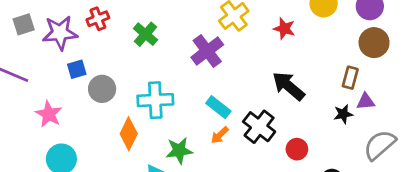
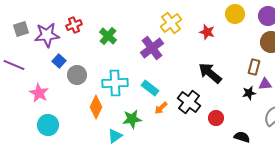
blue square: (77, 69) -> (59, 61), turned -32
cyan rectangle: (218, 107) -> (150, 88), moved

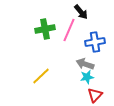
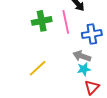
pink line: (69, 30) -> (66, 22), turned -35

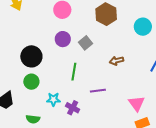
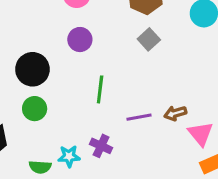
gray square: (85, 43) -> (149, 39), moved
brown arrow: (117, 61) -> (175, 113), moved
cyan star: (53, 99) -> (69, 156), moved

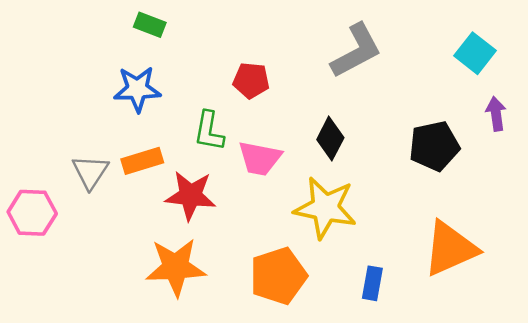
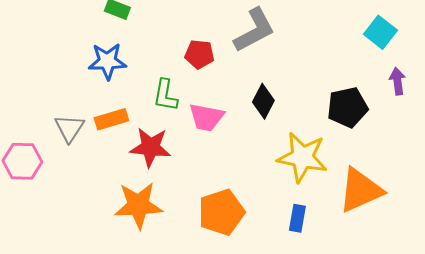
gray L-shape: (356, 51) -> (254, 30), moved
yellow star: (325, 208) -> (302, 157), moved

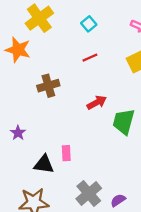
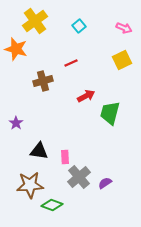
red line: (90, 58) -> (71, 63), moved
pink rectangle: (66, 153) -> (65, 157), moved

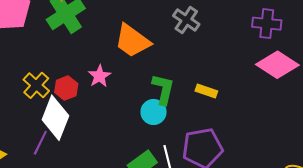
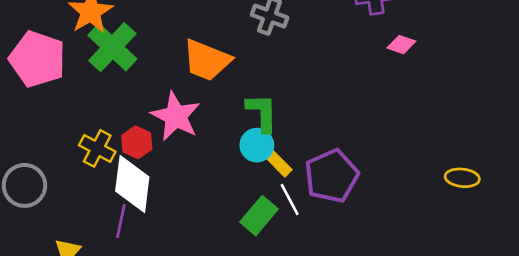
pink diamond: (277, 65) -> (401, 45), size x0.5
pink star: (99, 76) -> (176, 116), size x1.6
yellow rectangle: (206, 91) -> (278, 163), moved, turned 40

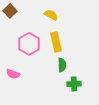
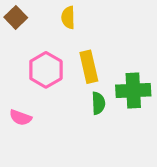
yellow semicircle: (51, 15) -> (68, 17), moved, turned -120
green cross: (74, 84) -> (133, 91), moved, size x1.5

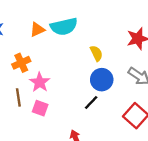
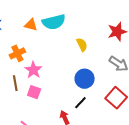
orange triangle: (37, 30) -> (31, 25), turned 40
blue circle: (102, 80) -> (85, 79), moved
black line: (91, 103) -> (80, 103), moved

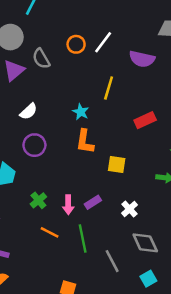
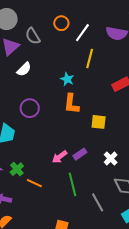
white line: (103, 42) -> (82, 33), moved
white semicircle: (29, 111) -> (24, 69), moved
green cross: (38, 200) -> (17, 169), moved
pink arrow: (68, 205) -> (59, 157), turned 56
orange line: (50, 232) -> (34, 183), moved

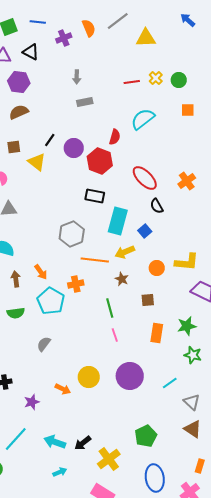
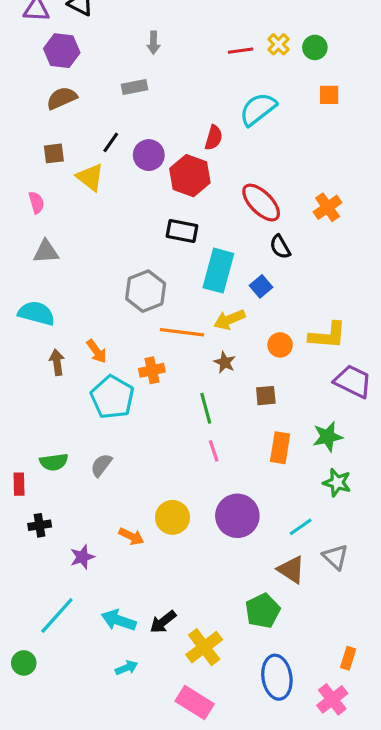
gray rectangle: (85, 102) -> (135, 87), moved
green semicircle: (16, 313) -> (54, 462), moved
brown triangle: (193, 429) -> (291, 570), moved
◆ ◆ ◆ ◆ ◆ ◆ ◆
* [Task item] Exact repeat, pictures omitted: give every line from the top of the records down to and including the line with "orange line: (50, 232) -> (34, 183), moved".

* [Result below]
blue square: (77, 69) -> (59, 61), turned -32
cyan rectangle: (218, 107) -> (150, 88), moved

pink line: (69, 30) -> (66, 22), turned -35

gray square: (85, 43) -> (149, 39), moved
brown arrow: (117, 61) -> (175, 113), moved
cyan star: (53, 99) -> (69, 156), moved

gray L-shape: (356, 51) -> (254, 30), moved
yellow star: (325, 208) -> (302, 157), moved

red line: (90, 58) -> (71, 63), moved
pink rectangle: (66, 153) -> (65, 157), moved

pink diamond: (277, 65) -> (401, 45), size x0.5
pink star: (99, 76) -> (176, 116), size x1.6
yellow rectangle: (206, 91) -> (278, 163), moved, turned 40

yellow semicircle: (51, 15) -> (68, 17), moved, turned -120
green cross: (74, 84) -> (133, 91), moved, size x1.5

orange triangle: (37, 30) -> (31, 25), turned 40
blue circle: (102, 80) -> (85, 79), moved
black line: (91, 103) -> (80, 103), moved

white line: (103, 42) -> (82, 33), moved
white semicircle: (29, 111) -> (24, 69), moved
green cross: (38, 200) -> (17, 169), moved
pink arrow: (68, 205) -> (59, 157), turned 56
orange line: (50, 232) -> (34, 183), moved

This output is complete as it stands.